Directions for this task: Among the records that follow, set down only the lines from the one containing "ciseaux (bleu) [380" to the one containing "nothing => gomme (gris) [84 321]", both included, exactly.
###
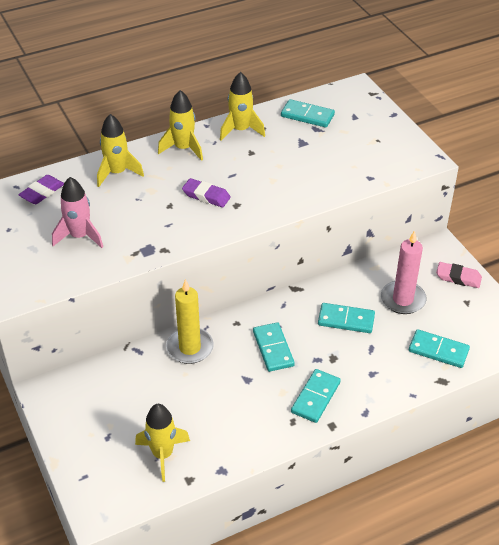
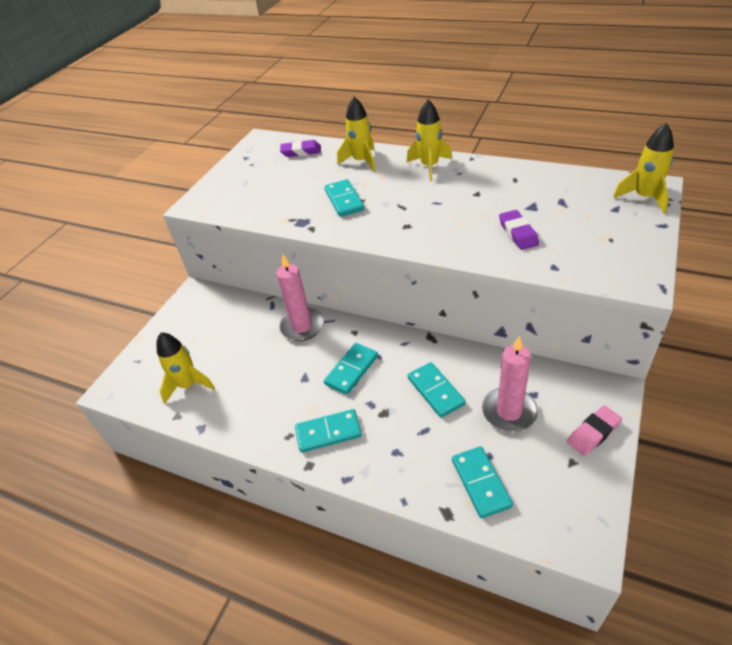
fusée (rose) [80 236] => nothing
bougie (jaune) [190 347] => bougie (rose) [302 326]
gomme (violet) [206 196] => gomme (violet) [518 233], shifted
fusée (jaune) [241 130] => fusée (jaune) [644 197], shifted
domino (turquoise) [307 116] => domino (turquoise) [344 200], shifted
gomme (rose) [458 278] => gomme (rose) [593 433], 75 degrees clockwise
###
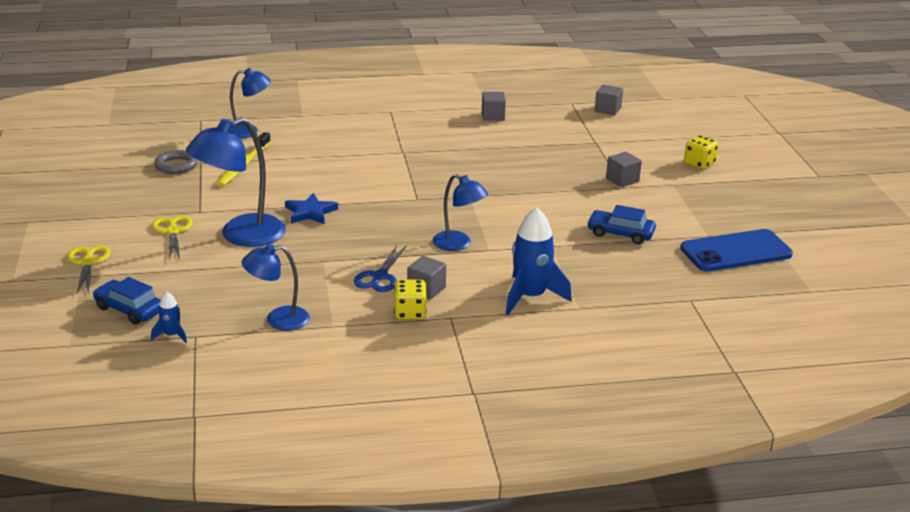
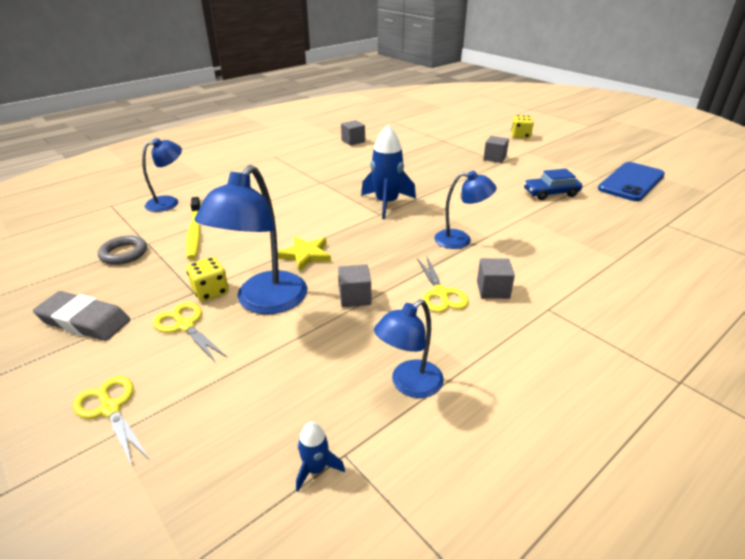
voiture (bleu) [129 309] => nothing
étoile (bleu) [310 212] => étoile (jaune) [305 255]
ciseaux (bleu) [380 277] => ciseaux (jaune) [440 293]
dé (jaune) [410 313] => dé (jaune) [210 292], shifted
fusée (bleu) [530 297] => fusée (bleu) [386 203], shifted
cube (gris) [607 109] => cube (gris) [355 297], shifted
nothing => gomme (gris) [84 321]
###
Completed exercise:
ciseaux (bleu) [380 277] => ciseaux (jaune) [440 293]
dé (jaune) [410 313] => dé (jaune) [210 292], shifted
fusée (bleu) [530 297] => fusée (bleu) [386 203], shifted
cube (gris) [607 109] => cube (gris) [355 297], shifted
nothing => gomme (gris) [84 321]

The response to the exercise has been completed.